[OBJECTIVE]
Locate every line in the material below that contains the string "major" and copy each of those lines.

Lines of data:
-=-=-

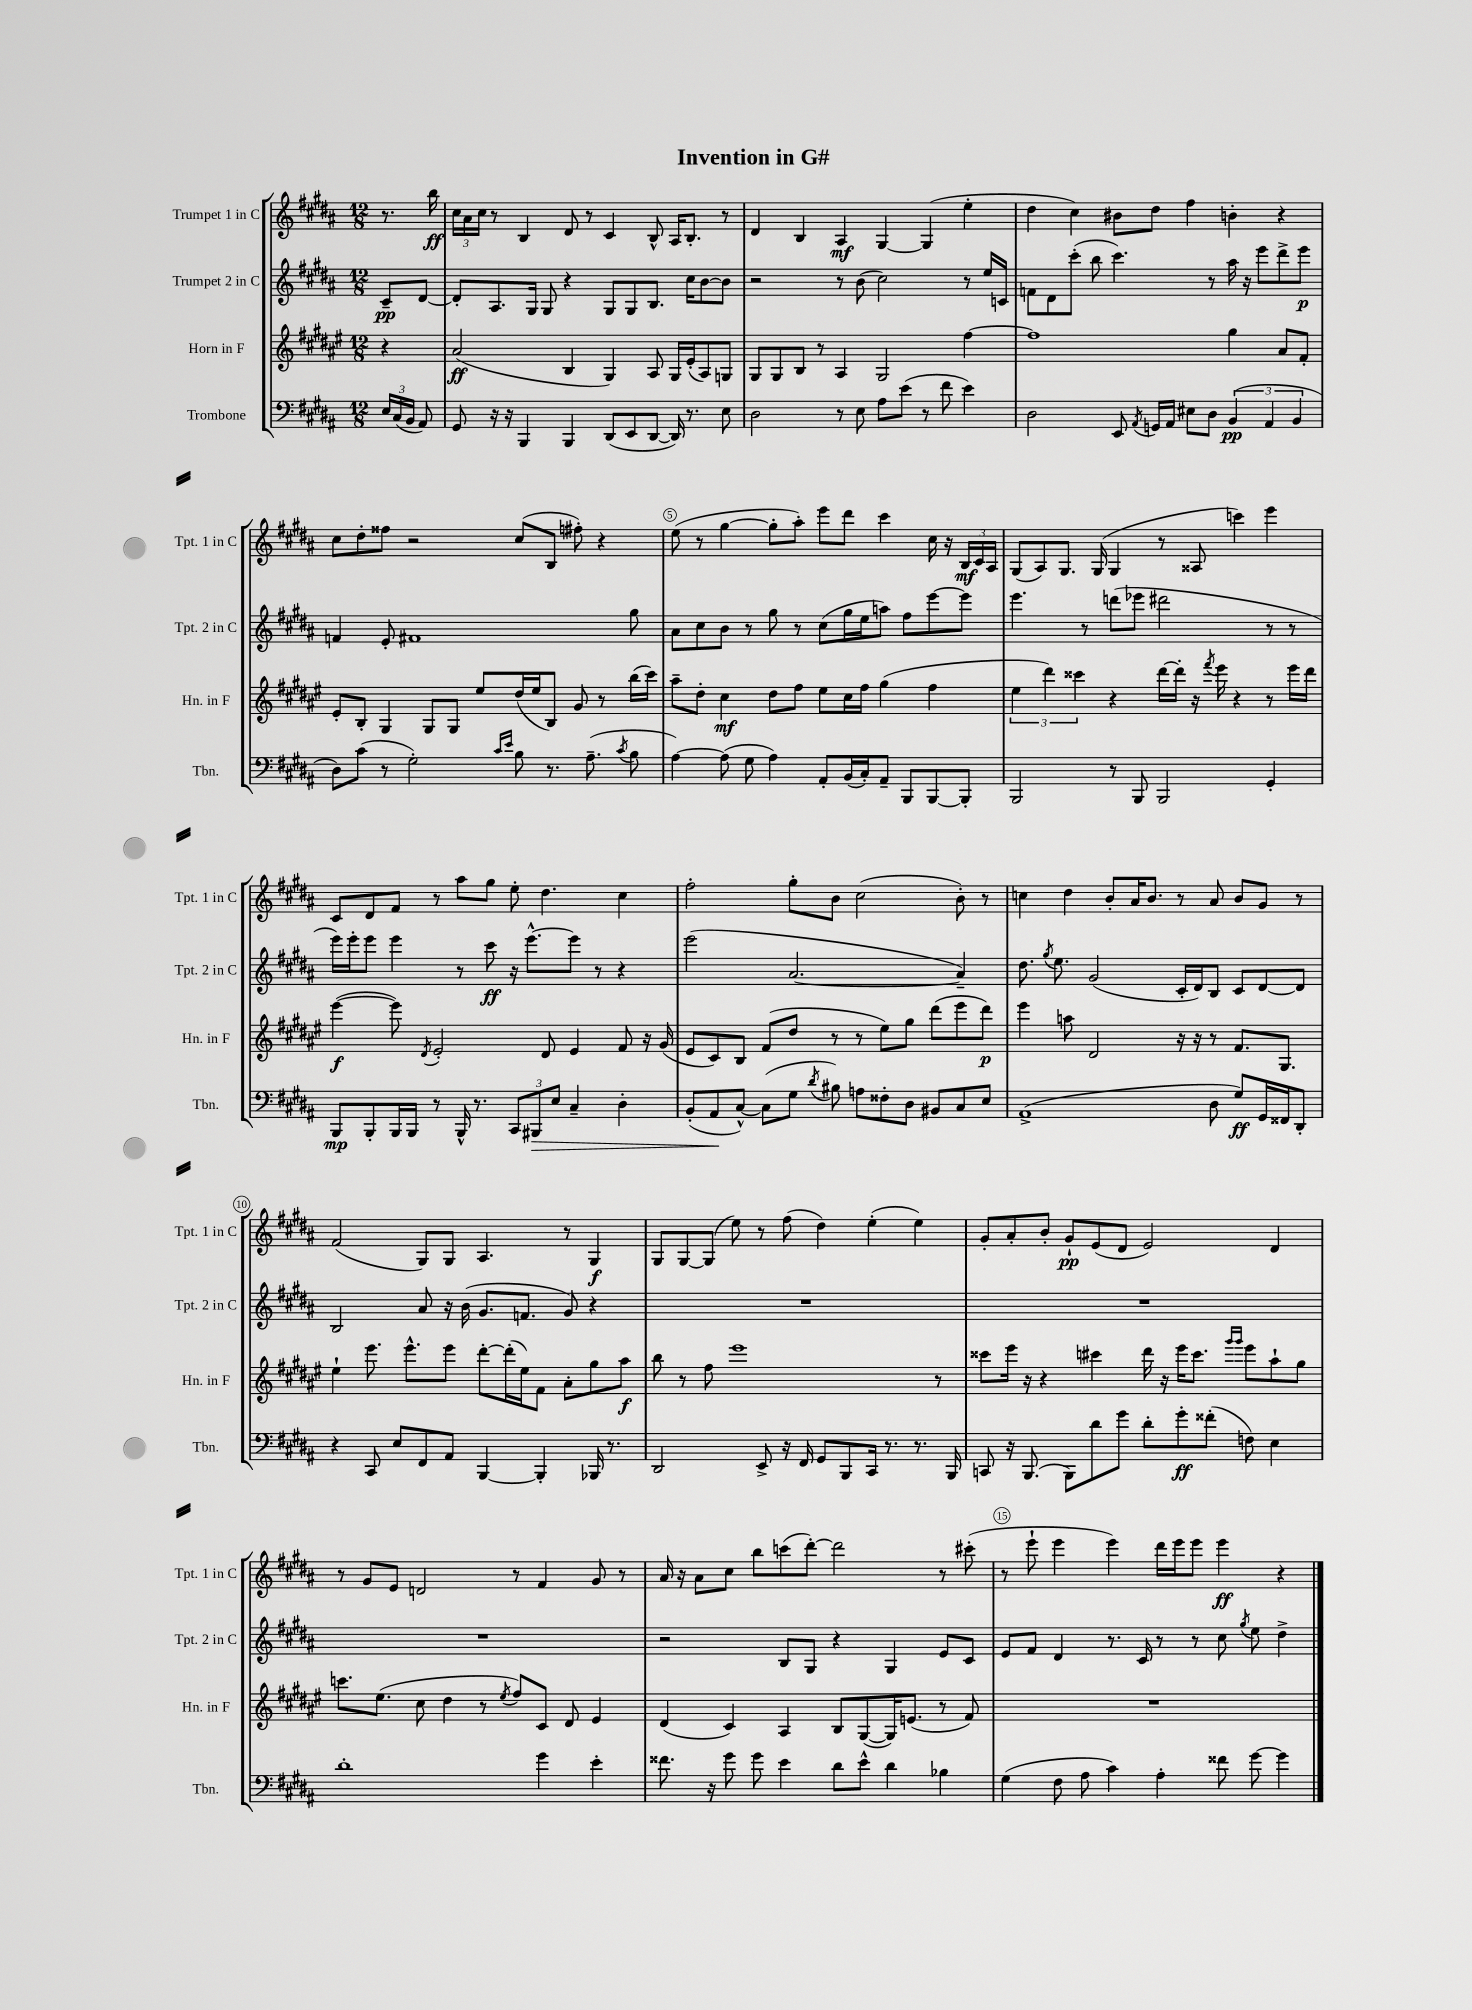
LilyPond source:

\header { title = "Invention in G#" }
<<
\new StaffGroup <<
\new Staff = "s0" \with { instrumentName = "Trumpet 1 in C" shortInstrumentName = "Tpt. 1 in C" } {
    \clef treble \key b \major \numericTimeSignature \time 12/8 \partial 4
    \autoBeamOff r8. b''16\ff |
    \tuplet 3/2 { cis''16[ ais'16 cis''16] } r8 b4 dis'8 r8 cis'4 b8-^ ais16[ b8.]-. r8 |
    dis'4 b4 ais4\mf gis4~ gis4( e''4-. |
    dis''4 cis''4) bis'8[ dis''8] fis''4 b'4-. r4 |
    cis''8[ dis''8-. fisis''8] r2 cis''8[( b8] fis''8-.) r4 |
    e''8( r8 gis''4~ gis''8[-. ais''8]-.) e'''8[ dis'''8] cis'''4 cis''16 r16 \tuplet 3/2 { b16[\mf cis'16 ais16] } |
    gis8[( ais8) gis8.] gis16( gis4 r8 aisis8 c'''4) e'''4 |
    cis'8[ dis'8 fis'8] r8 ais''8[ gis''8] e''8-. dis''4. cis''4 |
    fis''2-. gis''8[-. b'8] cis''2( b'8-.) r8 |
    c''4 dis''4 b'8[-. ais'16 b'8.] r8 ais'8 b'8[ gis'8] r8 |
    fis'2( gis8[) gis8] ais4. r8 gis4\f |
    gis8[ gis8~ gis8]( e''8) r8 fis''8( dis''4) e''4-.( e''4) |
    gis'8[-. ais'8-. b'8]-. gis'8[-!\pp e'8( dis'8] e'2) dis'4 |
    r8 gis'8[ e'8] d'2 r8 fis'4 gis'8 r8 |
    ais'16 r16 ais'8[ cis''8] b''8[ c'''8( dis'''8]~-.) dis'''2 r8 cis'''8-.( |
    r8 e'''8-! e'''4 e'''4) dis'''16[ e'''16 e'''8] e'''4\ff r4 \bar "|." |
}
\new Staff = "s1" \with { instrumentName = "Trumpet 2 in C" shortInstrumentName = "Tpt. 2 in C" } {
    \clef treble \key b \major \numericTimeSignature \time 12/8 \partial 4
    \autoBeamOff cis'8[--\pp dis'8]~ |
    dis'8[-. ais8. gis16] gis8 r4 gis8[ gis8 b8.] cis''16[ b'8~ b'8] |
    r2 r8 b'8( cis''2) r8 e''16[ c'16] |
    f'8[ dis'8 cis'''8]-.( b''8 cis'''4.) r8 ais''16 r16 e'''8[ dis'''8-> e'''8]\p |
    f'4 e'8-. fis'1 gis''8 |
    ais'8[ cis''8 b'8] r8 gis''8 r8 cis''8[( gis''16 e''16 a''8]) fis''8[ e'''8~ e'''8] |
    e'''4. r8 d'''8[( ees'''8] dis'''2 r8 r8 |
    e'''16[) e'''16-. e'''8] e'''4 r8 cis'''8\ff r16 e'''8.[~-^ e'''8] r8 r4 |
    e'''2( ais'2.~ ais'4--) |
    dis''8. \acciaccatura { gis''8 } e''8. gis'2( cis'16[-. dis'16) b8] cis'8[ dis'8~ dis'8] |
    b2 ais'8 r16 b'16( gis'8.[ f'8.] gis'8) r4 |
    R1. |
    R1. |
    R1. |
    r2 b8[ gis8] r4 gis4 e'8[ cis'8] |
    e'8[ fis'8] dis'4 r8. cis'16 r8 r8 cis''8 \acciaccatura { gis''8 } e''8 dis''4-> \bar "|." |
}
\new Staff = "s2" \with { instrumentName = "Horn in F" shortInstrumentName = "Hn. in F" } {
    \clef treble \key fis \major \numericTimeSignature \time 12/8 \partial 4
    \autoBeamOff r4 |
    ais'2\ff( b4 gis4) ais8 gis16[ eis'16-.( ais8) g8] |
    gis8[ gis8 b8] r8 ais4 gis2 fis''4~ |
    fis''1 gis''4 ais'8[ fis'8]-. |
    eis'8[-. b8]-. gis4 gis8[ gis8] eis''8[ dis''16( eis''16 b8]) gis'8 r8 b''16[( cis'''16]) |
    ais''8[-- dis''8]-. cis''4\mf dis''8[ fis''8] eis''8[ cis''16 fis''16] gis''4( fis''4 |
    \tuplet 3/2 { eis''4 dis'''4) cisis'''4 } r4 dis'''16[~ dis'''16]-. r16 \acciaccatura { fis'''8 } eis'''16 r4 r8 eis'''16[ dis'''16] |
    eis'''4~\f( eis'''8) \acciaccatura { dis'8 } eis'2-. dis'8 eis'4 fis'8 r16 gis'16( |
    eis'8[ cis'8) b8] fis'8[( dis''8] r8 r8 eis''8[) gis''8] dis'''8[( eis'''8 dis'''8]\p) |
    eis'''4 a''8 dis'2 r16 r16 r8 fis'8.[ gis8.] |
    eis''4-! eis'''8. eis'''8.[-^ eis'''8] dis'''8[~-. dis'''16-.( eis''16) fis'8] ais'8[-. gis''8 ais''8]\f |
    b''8 r8 fis''8 eis'''1 r8 |
    cisis'''8[ eis'''16] r16 r4 cis'''4 dis'''16 r16 eis'''16[ cis'''8.] \grace { gis'''16[ gis'''16] } eis'''8[ ais''8-! gis''8] |
    c'''8.[ eis''8.]( cis''8 dis''4 r8 \acciaccatura { eis''8 } fis''8[) cis'8] dis'8 eis'4 |
    dis'4( cis'4) ais4 b8[ gis8~( gis16) e'8.]( r8 fis'8) |
    R1. \bar "|." |
}
\new Staff = "s3" \with { instrumentName = "Trombone" shortInstrumentName = "Tbn." } {
    \clef bass \key b \major \numericTimeSignature \time 12/8 \partial 4
    \autoBeamOff \tuplet 3/2 { e16[ cis16( b,16] } ais,8) |
    gis,8 r16 r16 b,,4 b,,4 dis,8[( e,8 dis,8]~ dis,16) r8. e8 |
    dis2 r8 e8 ais8[ e'8]( r8 fis'8 e'4) |
    dis2 e,8 \acciaccatura { ais,8 } g,16[ ais,16] eis8[ dis8] \tuplet 3/2 { b,4\pp( ais,4 b,4 } |
    dis8[) cis'8]( r8 gis2-.) \grace { cis'16[ e'16] } b8 r8. ais8.--( \acciaccatura { cis'8 } b8 |
    ais4~) ais8( gis8 ais4) ais,8[-. b,16( cis16-.) ais,8]-- b,,8[ b,,8~ b,,8]-. |
    b,,2 r8 b,,8 b,,2 gis,4-. |
    b,,8[\mp b,,8-. b,,16 b,,16] r8 b,,16-^ r8. \tuplet 3/2 { cis,8[ bis,,8\> e8] } cis4-- dis4-. |
    b,8[-.( ais,8\! cis8]~-^) cis8[( gis8] \acciaccatura { dis'8 } bis8) a8[ fisis8-. dis8] bis,8[ cis8 e8] |
    ais,1->( dis8 gis8[\ff) gis,16 fisis,16 dis,8]-. |
    r4 cis,8 e8[ fis,8 ais,8] b,,4~ b,,4-. bes,,16 r8. |
    dis,2 e,8-> r16 fis,16 gis,8[ b,,8 cis,16] r8. r8. b,,16 |
    c,8 r16 b,,8.( b,,8[) dis'8 gis'8] dis'8[-. gis'8-.\ff fisis'8]-.( f8) e4 |
    dis'1-. gis'4 e'4-. |
    fisis'8. r16 gis'8 gis'8 e'4 dis'8[ e'8]-^ dis'4 bes4 |
    gis4( fis8 ais8 cis'4) ais4-. fisis'8 gis'8~ gis'4 \bar "|." |
}
>>
>>
\layout { \context { \Score \override BarNumber.break-visibility = ##(#f #t #t) barNumberVisibility = #(every-nth-bar-number-visible 5) \override BarNumber.stencil = #(make-stencil-circler 0.1 0.3 ly:text-interface::print) } }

-=-=-

[EXERCISE ANSWER]
    \clef treble \key b \major \numericTimeSignature \time 12/8 \partial 4
    \clef treble \key b \major \numericTimeSignature \time 12/8 \partial 4
    \clef treble \key fis \major \numericTimeSignature \time 12/8 \partial 4
    \clef bass \key b \major \numericTimeSignature \time 12/8 \partial 4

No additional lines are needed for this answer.